Copy each line of the data beneath in which the word "down" appears.

___

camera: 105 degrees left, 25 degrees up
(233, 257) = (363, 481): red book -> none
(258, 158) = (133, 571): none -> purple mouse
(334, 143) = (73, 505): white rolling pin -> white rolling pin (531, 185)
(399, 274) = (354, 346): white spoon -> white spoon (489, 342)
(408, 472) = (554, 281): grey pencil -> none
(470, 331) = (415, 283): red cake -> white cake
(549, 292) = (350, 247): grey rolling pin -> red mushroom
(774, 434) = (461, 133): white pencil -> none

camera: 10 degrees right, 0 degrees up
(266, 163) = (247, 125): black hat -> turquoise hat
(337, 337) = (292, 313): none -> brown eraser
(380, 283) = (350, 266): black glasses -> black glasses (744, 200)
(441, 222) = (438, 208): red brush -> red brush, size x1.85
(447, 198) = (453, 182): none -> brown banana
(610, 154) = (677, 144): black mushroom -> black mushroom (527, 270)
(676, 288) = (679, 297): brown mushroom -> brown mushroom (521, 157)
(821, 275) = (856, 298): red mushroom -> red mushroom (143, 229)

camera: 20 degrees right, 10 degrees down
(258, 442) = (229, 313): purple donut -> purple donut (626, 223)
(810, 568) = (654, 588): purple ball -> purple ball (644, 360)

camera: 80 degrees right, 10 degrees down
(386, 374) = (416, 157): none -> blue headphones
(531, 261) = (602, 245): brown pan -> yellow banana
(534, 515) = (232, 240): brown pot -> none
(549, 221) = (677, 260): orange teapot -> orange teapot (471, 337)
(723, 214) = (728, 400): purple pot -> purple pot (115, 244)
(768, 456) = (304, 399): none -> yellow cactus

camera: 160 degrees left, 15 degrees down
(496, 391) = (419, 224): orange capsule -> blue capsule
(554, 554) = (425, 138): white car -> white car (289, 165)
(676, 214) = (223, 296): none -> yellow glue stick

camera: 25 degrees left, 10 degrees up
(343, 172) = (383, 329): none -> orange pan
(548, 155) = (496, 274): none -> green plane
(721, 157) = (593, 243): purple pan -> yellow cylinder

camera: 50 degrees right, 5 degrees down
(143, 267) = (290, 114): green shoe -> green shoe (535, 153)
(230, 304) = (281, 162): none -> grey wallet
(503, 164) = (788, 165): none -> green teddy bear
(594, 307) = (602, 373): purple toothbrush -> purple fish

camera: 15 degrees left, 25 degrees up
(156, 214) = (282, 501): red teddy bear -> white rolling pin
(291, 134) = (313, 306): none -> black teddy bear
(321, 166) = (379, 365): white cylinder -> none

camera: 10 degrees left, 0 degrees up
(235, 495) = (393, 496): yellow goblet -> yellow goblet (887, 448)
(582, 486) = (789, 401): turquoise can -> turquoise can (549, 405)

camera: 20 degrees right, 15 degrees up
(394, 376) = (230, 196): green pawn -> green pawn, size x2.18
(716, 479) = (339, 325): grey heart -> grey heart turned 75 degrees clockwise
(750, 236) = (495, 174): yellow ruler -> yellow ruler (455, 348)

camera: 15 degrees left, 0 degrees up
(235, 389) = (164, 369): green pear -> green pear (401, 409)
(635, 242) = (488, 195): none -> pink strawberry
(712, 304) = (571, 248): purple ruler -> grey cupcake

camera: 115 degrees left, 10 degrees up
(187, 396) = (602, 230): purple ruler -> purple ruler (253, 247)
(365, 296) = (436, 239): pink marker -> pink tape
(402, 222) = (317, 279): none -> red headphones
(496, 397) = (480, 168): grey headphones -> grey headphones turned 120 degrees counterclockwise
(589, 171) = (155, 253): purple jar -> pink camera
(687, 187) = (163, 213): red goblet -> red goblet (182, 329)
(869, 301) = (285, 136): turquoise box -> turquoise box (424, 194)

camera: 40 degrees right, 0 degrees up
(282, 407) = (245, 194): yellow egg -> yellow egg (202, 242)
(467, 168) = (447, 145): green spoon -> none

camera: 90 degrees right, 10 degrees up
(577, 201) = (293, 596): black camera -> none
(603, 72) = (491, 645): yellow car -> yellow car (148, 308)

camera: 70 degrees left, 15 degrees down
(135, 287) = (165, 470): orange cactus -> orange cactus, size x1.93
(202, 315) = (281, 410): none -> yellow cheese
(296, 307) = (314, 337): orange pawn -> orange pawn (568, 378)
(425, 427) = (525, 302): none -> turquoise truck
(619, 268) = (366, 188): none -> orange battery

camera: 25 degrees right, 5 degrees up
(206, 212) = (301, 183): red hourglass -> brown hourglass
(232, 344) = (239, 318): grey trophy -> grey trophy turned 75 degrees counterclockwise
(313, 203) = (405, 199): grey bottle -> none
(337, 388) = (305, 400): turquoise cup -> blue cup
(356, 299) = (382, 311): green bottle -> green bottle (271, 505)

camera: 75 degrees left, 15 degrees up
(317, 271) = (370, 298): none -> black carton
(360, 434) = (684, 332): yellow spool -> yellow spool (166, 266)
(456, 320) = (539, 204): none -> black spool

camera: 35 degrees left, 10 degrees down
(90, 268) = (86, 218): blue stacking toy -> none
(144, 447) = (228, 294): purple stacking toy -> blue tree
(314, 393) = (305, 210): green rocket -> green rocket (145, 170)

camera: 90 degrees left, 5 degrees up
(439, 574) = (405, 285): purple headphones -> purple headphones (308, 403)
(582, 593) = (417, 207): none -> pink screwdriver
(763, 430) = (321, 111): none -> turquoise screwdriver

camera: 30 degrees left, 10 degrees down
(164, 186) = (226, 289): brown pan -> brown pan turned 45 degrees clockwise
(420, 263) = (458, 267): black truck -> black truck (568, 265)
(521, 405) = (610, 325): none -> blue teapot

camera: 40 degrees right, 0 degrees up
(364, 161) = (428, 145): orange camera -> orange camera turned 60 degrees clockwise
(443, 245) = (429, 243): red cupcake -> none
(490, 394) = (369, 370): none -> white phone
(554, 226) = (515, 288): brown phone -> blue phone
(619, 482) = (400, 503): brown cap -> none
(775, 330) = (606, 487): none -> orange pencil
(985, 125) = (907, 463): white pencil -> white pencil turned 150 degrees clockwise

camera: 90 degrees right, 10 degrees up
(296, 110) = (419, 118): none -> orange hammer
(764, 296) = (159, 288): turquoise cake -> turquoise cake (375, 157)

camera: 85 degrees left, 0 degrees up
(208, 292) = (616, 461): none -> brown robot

___

◆ RESULT FOR THIS TASK:
camera: 20 degrees right, 10 degrees down
camera: 80 degrees right, 10 degrees down
camera: 160 degrees left, 15 degrees down
camera: 50 degrees right, 5 degrees down
camera: 70 degrees left, 15 degrees down
camera: 35 degrees left, 10 degrees down
camera: 30 degrees left, 10 degrees down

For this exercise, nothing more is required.